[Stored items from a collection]
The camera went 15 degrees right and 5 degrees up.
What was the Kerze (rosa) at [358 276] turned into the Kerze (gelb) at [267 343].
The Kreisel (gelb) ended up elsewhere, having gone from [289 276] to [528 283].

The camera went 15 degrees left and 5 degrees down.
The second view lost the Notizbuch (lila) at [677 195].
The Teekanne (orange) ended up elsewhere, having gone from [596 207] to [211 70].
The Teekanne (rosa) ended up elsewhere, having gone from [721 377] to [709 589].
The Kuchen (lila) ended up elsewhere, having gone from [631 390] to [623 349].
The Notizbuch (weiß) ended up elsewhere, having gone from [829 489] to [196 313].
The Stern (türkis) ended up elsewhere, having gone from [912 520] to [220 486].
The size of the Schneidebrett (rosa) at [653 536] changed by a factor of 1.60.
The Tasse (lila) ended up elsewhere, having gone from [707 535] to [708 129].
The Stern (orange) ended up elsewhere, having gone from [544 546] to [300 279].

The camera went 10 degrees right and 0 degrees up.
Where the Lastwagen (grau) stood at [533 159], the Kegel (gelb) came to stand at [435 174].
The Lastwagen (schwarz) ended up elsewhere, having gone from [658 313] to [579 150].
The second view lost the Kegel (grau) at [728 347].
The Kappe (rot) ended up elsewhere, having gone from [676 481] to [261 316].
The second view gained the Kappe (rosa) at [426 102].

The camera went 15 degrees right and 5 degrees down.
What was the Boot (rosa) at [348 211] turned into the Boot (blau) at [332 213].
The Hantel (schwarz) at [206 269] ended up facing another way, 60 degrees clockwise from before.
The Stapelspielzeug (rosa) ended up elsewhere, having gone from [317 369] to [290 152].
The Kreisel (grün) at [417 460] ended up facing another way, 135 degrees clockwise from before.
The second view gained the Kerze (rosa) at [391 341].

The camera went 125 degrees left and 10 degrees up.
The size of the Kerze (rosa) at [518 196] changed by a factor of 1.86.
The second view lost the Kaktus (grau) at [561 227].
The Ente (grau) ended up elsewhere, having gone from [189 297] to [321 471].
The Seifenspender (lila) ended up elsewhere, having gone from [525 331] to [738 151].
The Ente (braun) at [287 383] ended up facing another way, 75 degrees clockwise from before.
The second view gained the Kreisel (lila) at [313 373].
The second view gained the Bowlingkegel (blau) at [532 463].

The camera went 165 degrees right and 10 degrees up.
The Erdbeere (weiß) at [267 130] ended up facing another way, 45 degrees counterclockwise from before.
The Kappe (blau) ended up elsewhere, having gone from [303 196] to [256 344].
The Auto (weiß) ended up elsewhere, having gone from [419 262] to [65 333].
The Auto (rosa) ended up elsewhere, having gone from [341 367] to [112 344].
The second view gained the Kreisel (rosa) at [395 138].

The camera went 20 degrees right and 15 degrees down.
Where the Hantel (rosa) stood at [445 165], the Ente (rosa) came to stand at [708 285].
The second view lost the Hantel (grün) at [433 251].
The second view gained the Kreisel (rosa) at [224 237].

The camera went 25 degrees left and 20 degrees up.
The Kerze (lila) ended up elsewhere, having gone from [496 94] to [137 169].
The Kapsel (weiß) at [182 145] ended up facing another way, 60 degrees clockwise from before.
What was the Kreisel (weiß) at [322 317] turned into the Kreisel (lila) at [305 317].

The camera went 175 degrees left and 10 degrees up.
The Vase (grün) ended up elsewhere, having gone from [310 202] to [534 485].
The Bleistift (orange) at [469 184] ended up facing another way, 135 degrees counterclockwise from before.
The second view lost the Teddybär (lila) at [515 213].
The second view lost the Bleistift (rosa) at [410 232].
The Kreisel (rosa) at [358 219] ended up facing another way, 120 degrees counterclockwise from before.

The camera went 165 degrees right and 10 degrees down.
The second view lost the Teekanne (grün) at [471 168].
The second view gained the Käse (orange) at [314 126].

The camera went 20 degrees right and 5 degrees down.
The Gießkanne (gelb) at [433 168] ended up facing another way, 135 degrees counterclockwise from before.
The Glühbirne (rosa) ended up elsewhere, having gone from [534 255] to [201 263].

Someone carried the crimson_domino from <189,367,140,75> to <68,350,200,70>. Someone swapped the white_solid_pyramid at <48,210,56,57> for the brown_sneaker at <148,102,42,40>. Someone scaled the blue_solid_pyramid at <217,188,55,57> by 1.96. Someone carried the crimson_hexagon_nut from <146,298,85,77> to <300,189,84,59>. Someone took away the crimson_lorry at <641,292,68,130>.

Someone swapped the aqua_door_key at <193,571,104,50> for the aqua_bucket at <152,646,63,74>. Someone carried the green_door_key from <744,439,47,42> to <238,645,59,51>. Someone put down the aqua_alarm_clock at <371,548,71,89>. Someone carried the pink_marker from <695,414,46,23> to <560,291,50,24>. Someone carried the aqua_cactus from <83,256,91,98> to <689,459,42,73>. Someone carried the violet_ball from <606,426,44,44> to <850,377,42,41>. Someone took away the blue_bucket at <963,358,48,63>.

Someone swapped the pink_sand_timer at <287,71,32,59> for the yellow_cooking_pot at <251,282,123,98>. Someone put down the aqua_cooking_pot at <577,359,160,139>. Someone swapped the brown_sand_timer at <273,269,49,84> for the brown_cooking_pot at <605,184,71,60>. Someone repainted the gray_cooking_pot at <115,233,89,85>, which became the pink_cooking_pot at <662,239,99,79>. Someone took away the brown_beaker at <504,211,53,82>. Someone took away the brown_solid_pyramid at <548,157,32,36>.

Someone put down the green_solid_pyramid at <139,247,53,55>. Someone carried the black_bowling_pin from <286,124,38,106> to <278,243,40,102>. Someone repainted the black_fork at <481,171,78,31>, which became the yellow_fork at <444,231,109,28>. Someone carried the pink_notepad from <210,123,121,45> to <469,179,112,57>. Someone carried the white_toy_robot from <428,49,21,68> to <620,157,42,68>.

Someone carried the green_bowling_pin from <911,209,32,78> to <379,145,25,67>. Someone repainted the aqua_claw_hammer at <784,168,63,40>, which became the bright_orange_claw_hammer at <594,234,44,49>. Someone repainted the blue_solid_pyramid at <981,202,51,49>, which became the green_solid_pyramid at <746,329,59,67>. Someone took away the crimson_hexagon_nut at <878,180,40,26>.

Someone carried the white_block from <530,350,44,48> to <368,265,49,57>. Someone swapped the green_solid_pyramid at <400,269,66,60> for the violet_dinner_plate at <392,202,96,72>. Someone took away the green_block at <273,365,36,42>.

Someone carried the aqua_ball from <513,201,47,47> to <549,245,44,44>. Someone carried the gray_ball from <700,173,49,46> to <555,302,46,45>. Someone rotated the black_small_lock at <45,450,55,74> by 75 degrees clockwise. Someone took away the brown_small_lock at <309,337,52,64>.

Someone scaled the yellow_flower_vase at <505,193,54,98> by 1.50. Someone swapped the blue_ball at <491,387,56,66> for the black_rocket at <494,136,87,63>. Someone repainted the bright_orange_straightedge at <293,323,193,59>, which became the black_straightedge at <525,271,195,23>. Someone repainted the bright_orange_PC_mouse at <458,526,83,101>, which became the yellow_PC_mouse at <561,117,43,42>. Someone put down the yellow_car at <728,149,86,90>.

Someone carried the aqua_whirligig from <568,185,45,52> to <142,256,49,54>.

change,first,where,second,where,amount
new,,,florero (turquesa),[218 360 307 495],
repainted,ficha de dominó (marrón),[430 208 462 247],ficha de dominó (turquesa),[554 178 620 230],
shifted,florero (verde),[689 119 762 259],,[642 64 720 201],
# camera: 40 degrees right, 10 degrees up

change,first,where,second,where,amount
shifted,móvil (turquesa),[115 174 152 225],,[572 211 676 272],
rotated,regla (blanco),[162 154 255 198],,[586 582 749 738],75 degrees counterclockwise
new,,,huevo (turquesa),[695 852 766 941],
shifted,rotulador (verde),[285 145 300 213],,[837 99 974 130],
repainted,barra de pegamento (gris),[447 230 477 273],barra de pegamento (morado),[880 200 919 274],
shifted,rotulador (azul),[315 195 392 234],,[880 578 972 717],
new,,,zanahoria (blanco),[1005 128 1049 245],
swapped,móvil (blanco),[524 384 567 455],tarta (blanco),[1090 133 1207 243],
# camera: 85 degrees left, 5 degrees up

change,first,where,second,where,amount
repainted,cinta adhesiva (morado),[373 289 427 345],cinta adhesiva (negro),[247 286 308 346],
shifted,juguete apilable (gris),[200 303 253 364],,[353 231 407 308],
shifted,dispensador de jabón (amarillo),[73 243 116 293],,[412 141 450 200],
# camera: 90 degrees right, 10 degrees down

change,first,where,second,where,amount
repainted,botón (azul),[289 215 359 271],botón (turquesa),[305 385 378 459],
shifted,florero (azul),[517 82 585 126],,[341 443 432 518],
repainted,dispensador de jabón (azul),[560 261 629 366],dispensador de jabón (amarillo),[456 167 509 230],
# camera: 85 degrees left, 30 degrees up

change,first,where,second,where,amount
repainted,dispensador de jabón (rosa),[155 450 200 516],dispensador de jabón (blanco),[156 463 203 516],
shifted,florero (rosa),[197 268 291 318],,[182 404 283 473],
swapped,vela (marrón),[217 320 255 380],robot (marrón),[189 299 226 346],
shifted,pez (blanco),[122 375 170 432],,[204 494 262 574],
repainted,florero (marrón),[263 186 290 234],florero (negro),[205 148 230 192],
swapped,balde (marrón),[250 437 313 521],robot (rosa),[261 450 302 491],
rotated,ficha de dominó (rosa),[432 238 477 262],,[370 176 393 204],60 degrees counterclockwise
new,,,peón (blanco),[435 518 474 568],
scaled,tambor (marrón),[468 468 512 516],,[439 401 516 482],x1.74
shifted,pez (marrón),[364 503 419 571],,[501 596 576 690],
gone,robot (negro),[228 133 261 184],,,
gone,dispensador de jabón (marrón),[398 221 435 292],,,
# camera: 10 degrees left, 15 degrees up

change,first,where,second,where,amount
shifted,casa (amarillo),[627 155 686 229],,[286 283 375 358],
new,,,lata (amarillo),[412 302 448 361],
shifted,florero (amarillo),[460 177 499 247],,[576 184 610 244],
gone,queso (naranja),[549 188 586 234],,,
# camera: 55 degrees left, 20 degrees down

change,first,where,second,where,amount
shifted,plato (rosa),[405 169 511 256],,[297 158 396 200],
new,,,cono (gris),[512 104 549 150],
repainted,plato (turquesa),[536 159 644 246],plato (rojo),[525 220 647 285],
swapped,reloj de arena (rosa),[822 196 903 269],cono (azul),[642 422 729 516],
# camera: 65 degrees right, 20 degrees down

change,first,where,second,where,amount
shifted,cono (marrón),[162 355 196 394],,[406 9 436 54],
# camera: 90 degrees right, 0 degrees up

• **The problem**
Only lines with the word "counterclockwise" count here; copy every one from the records.

• **Response**
The Erdbeere (weiß) at [267 130] ended up facing another way, 45 degrees counterclockwise from before.
The Bleistift (orange) at [469 184] ended up facing another way, 135 degrees counterclockwise from before.
The Kreisel (rosa) at [358 219] ended up facing another way, 120 degrees counterclockwise from before.
The Gießkanne (gelb) at [433 168] ended up facing another way, 135 degrees counterclockwise from before.
rotated,regla (blanco),[162 154 255 198],,[586 582 749 738],75 degrees counterclockwise
rotated,ficha de dominó (rosa),[432 238 477 262],,[370 176 393 204],60 degrees counterclockwise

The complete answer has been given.